Exercise goal:
Take the line that contains "IC19: XNOR 74HC266" and each one after it through the last line below, and retype them exactly. Leave out the pictures.

[Version difference data]
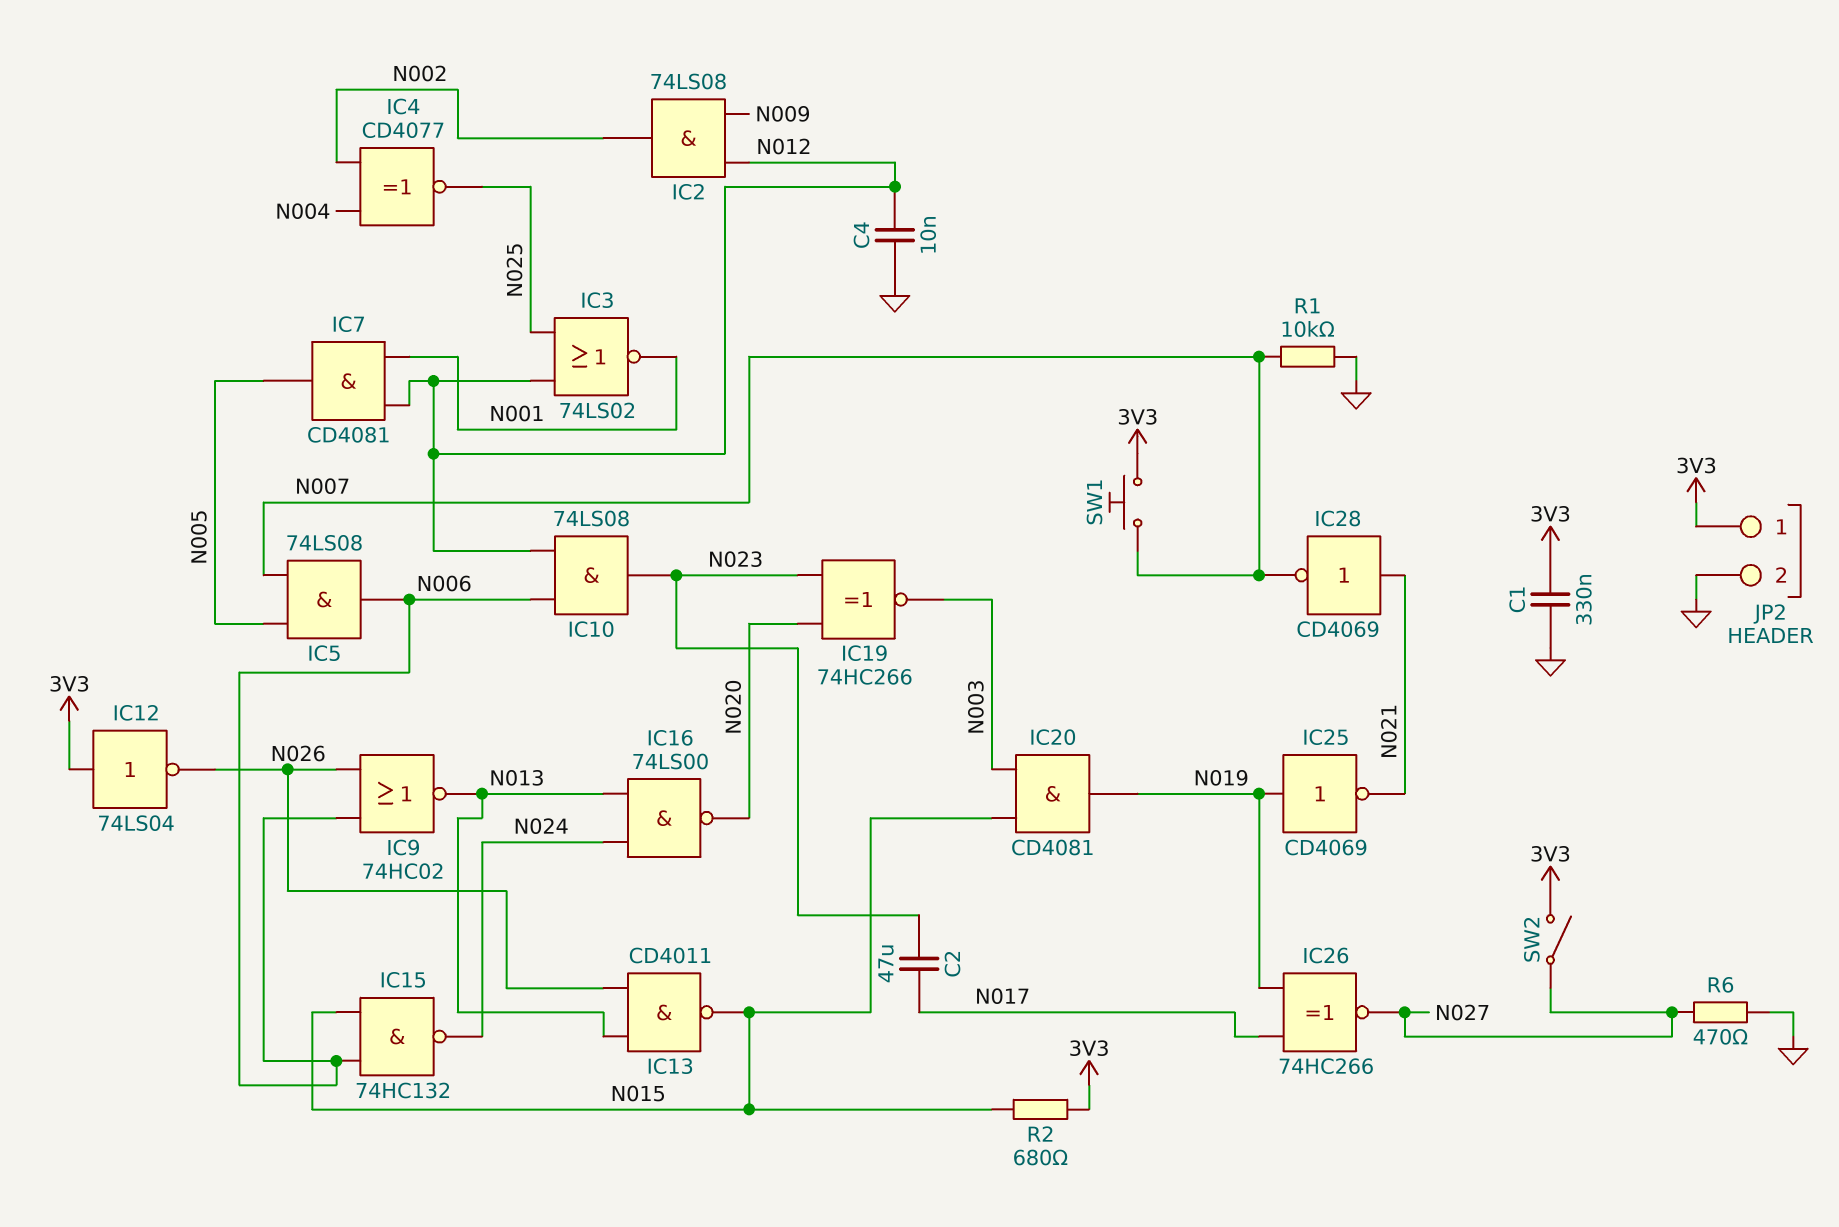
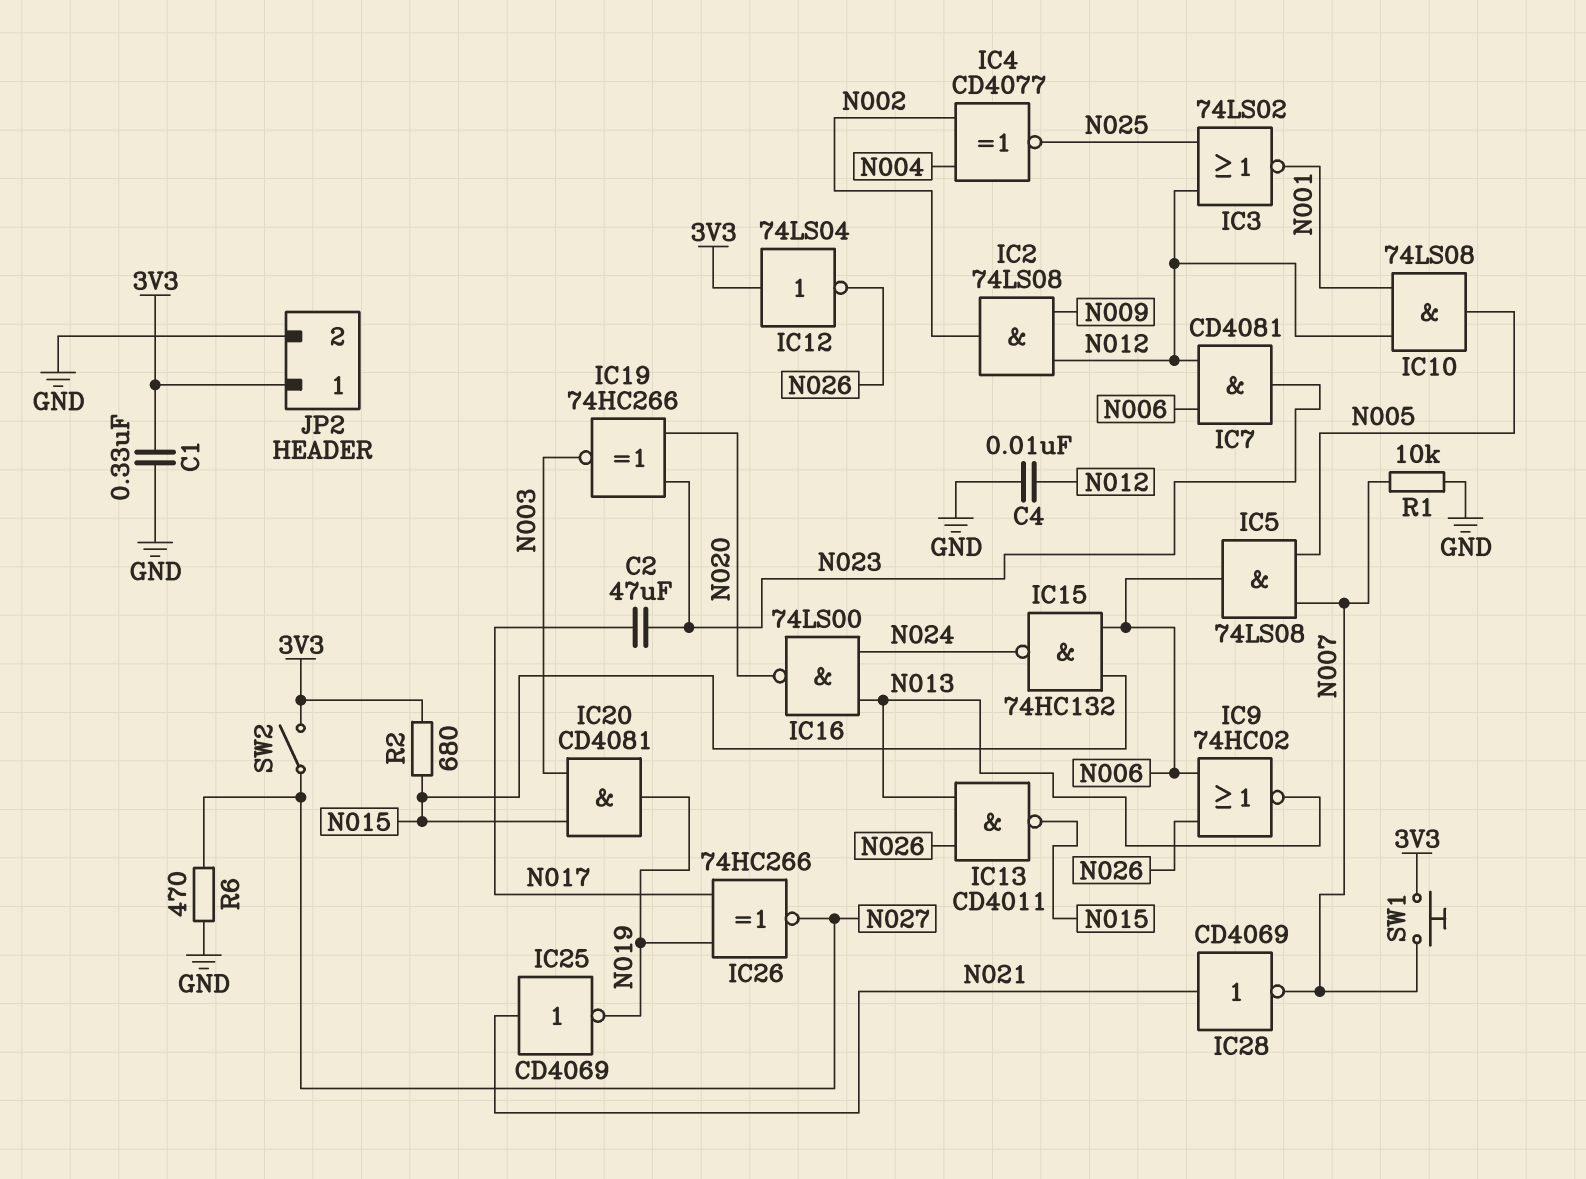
IC7: AND CD4081 (in N001, in N012, out N005) -> AND CD4081 (in N006, in N012, out N023)
IC10: AND 74LS08 (in N006, in N012, out N023) -> AND 74LS08 (in N001, in N012, out N005)
IC25: NOT CD4069 (in N019, out N021) -> NOT CD4069 (in N021, out N019)

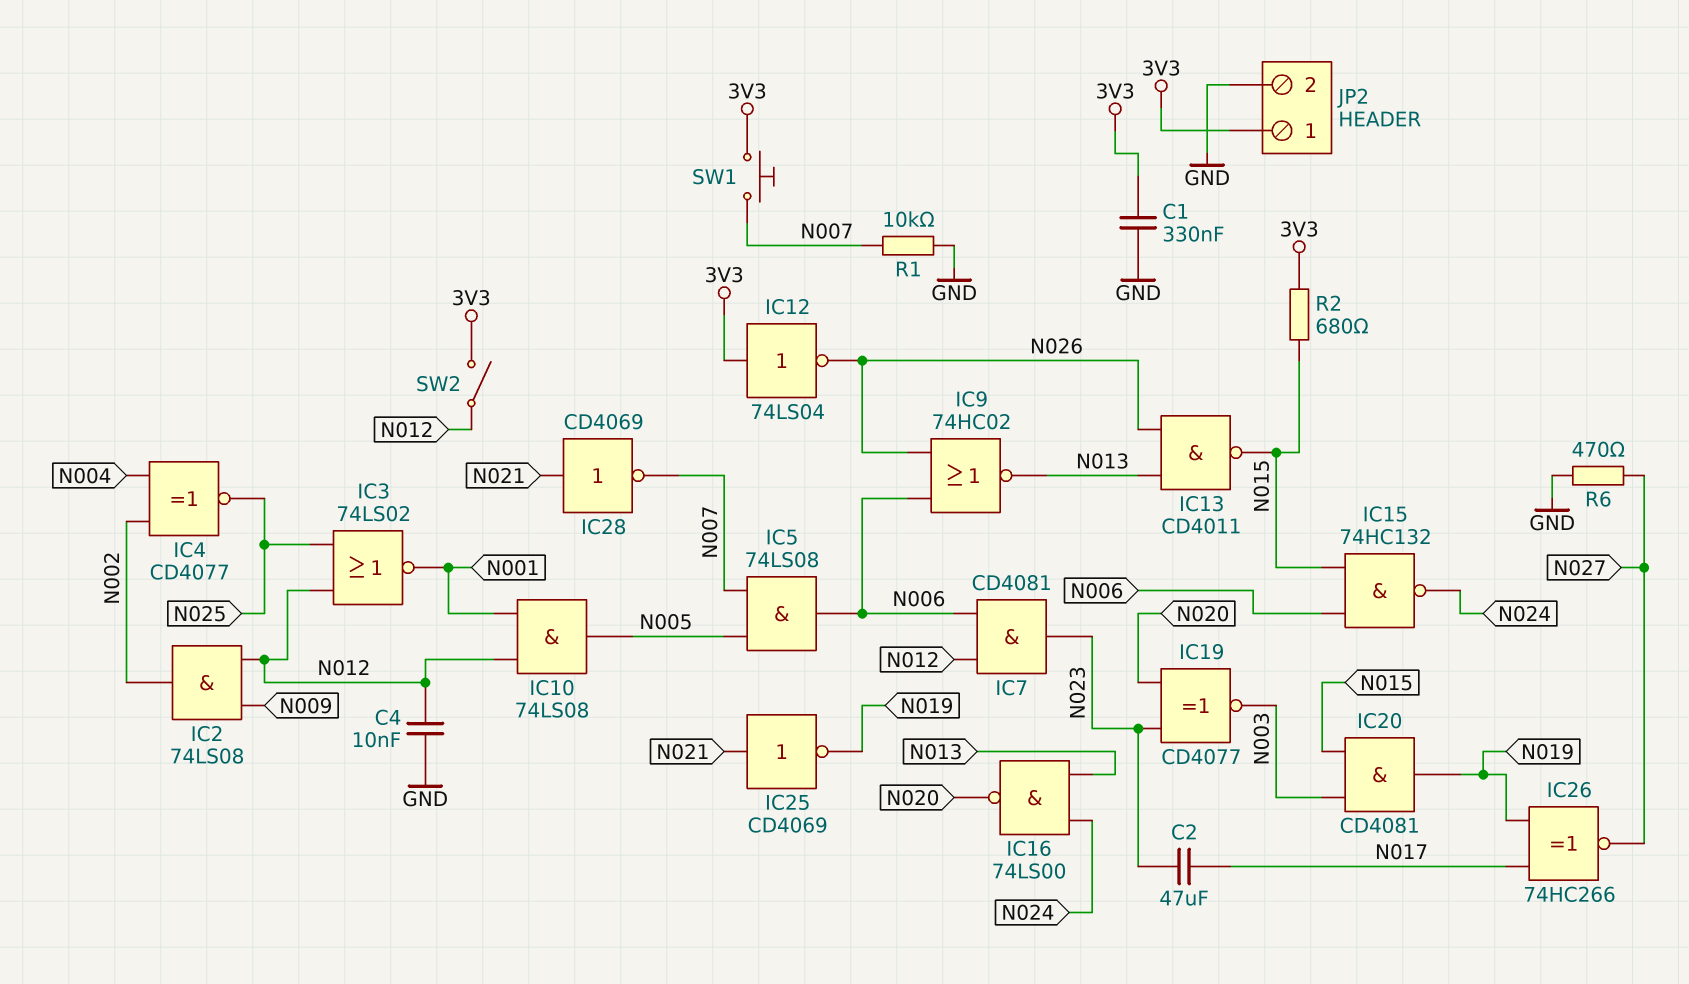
IC19: XNOR 74HC266 (in N020, in N023, out N003) -> XNOR CD4077 (in N020, in N023, out N003)
SW2: switch (3V3, N027) -> switch (3V3, N012)

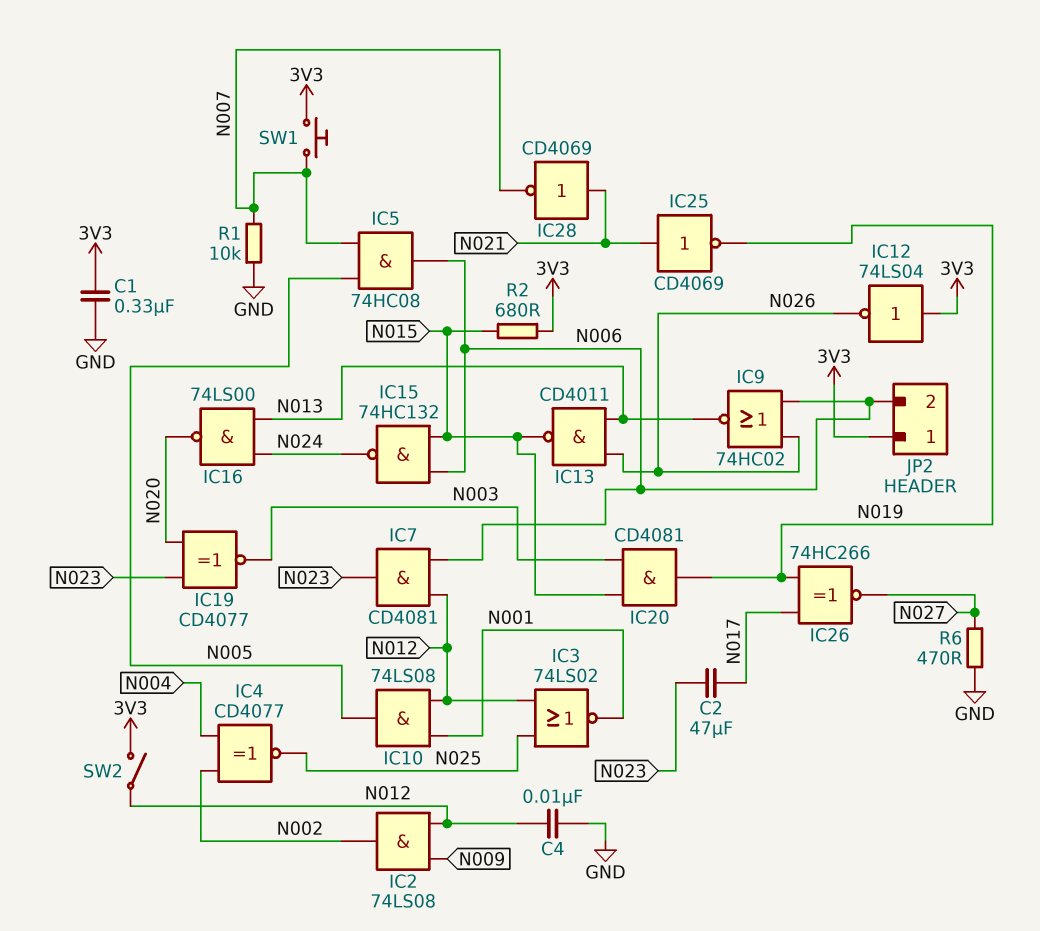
IC5: AND 74LS08 (in N005, in N007, out N006) -> AND 74HC08 (in N005, in N007, out N006)
JP2 pin 2: GND -> N006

Response below:
IC19: XNOR 74HC266 (in N020, in N023, out N003) -> XNOR CD4077 (in N020, in N023, out N003)
SW2: switch (3V3, N027) -> switch (3V3, N012)

IC5: AND 74LS08 (in N005, in N007, out N006) -> AND 74HC08 (in N005, in N007, out N006)
JP2 pin 2: GND -> N006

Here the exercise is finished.